## WHAT TO PRODUCE
The required result is an exact copy of the lines from the one containing "C3: none -> 150nF (GND, VDD)" to the last line of the records, both ends included, without pictures.

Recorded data
===

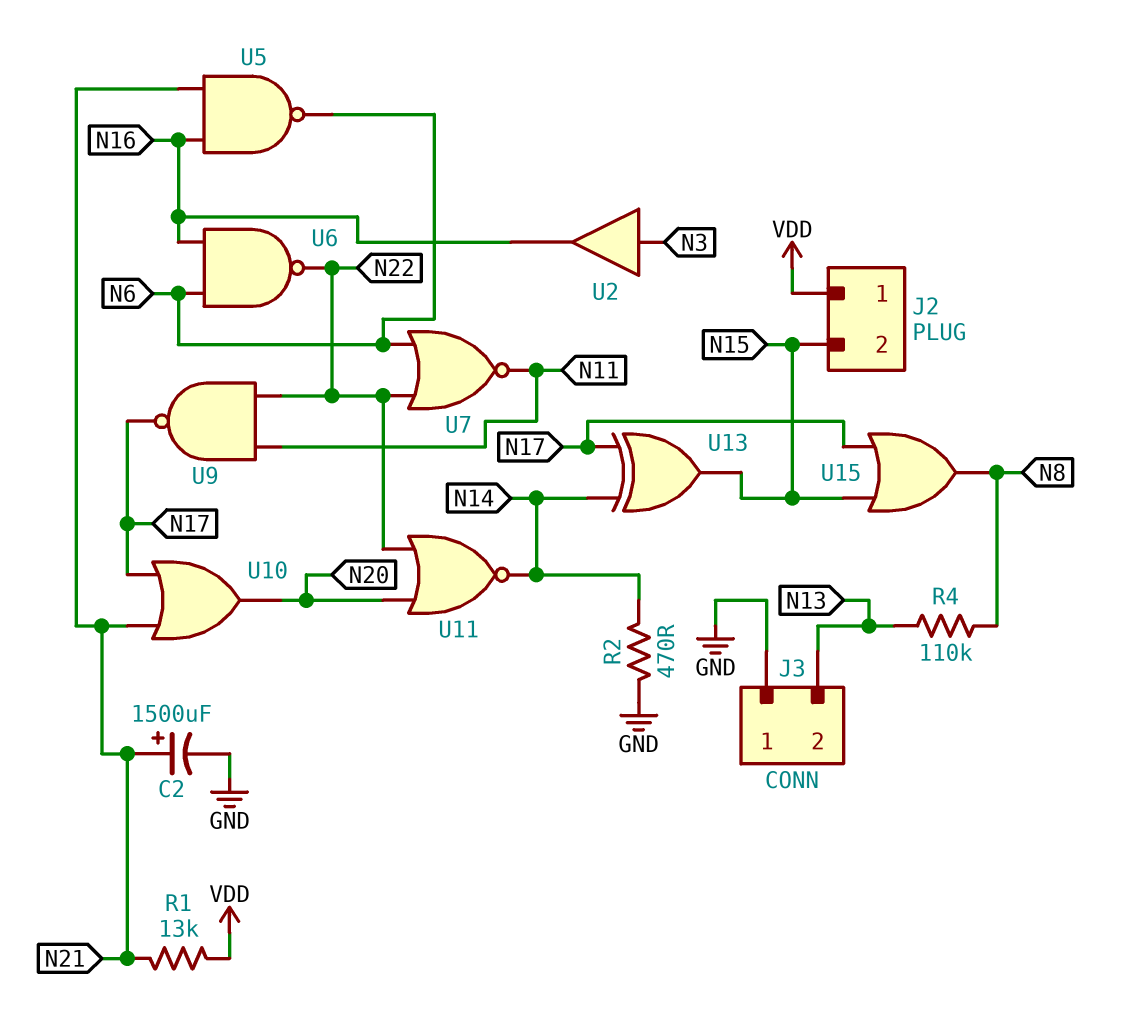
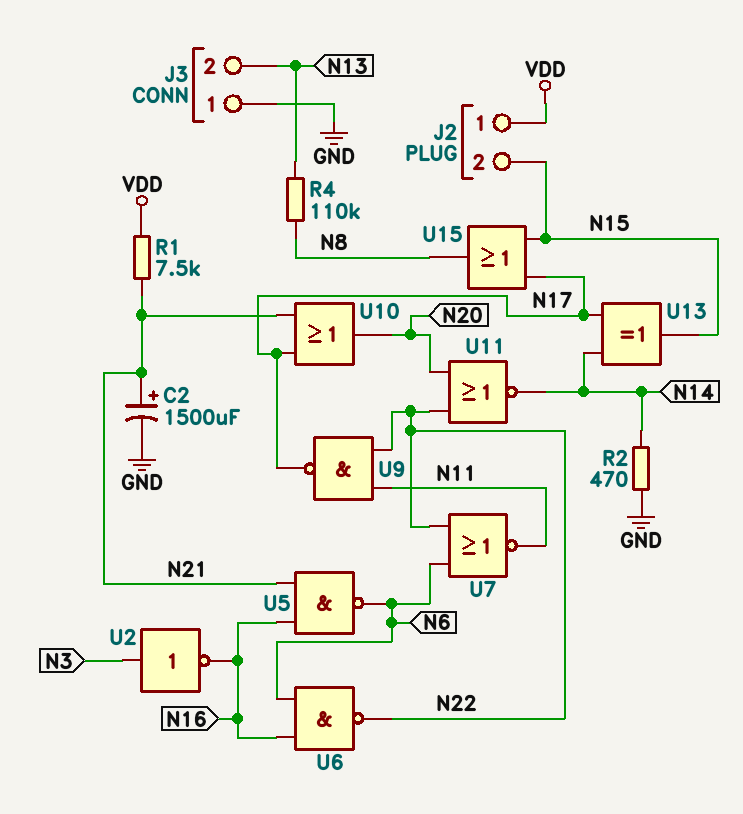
R1: 13k (N21, VDD) -> 7.5k (N21, VDD)
U2: buffer (in N3, out N16) -> NOT (in N3, out N16)

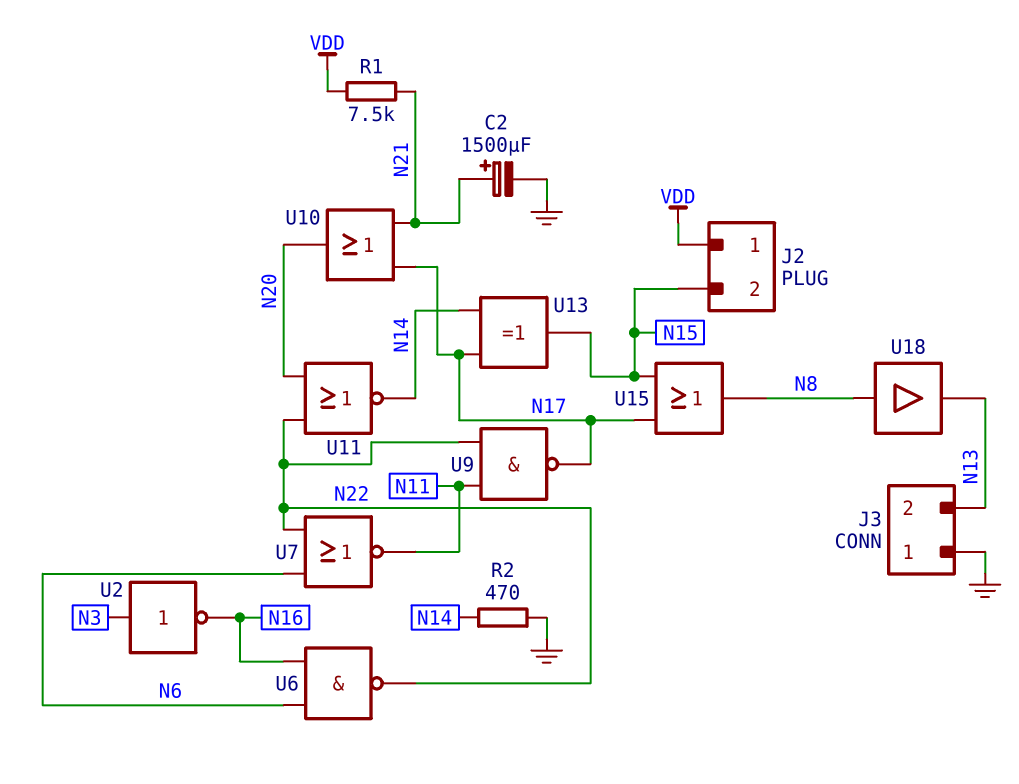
R4: 110k (N8, N13) -> none
U5: NAND (in N16, in N21, out N6) -> none
U18: none -> buffer (in N8, out N13)

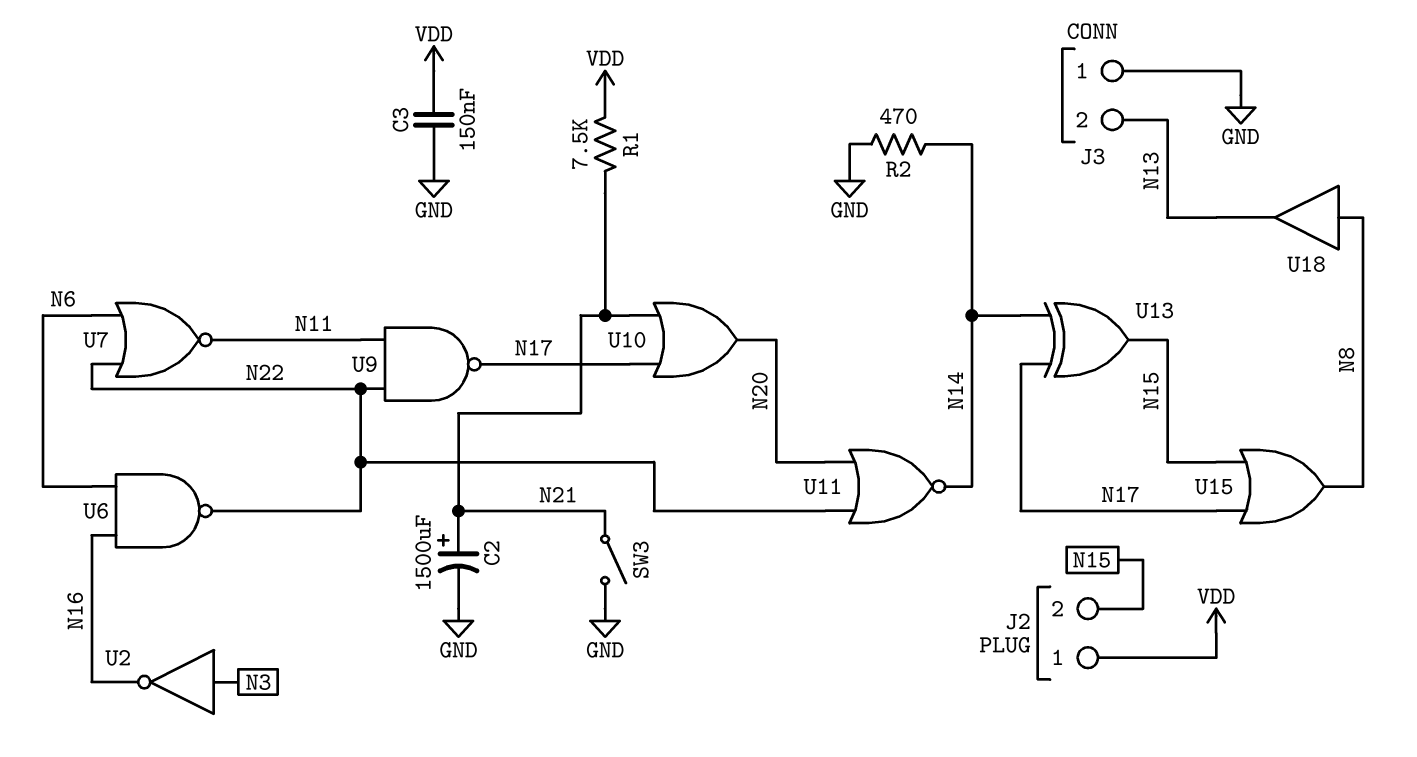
C3: none -> 150nF (GND, VDD)
SW3: none -> switch (GND, N21)

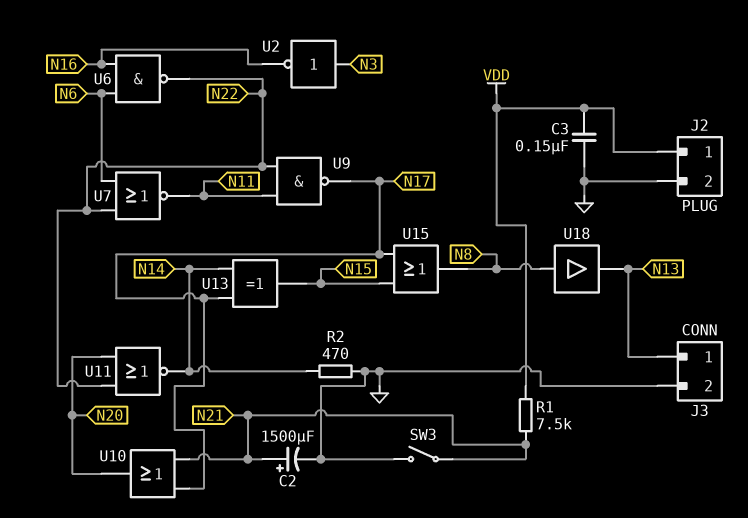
J2 pin 2: N15 -> GND
J3 pin 1: GND -> N13
J3 pin 2: N13 -> GND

===

## RESULT OF THIS EXERCISE
C3: none -> 150nF (GND, VDD)
SW3: none -> switch (GND, N21)

J2 pin 2: N15 -> GND
J3 pin 1: GND -> N13
J3 pin 2: N13 -> GND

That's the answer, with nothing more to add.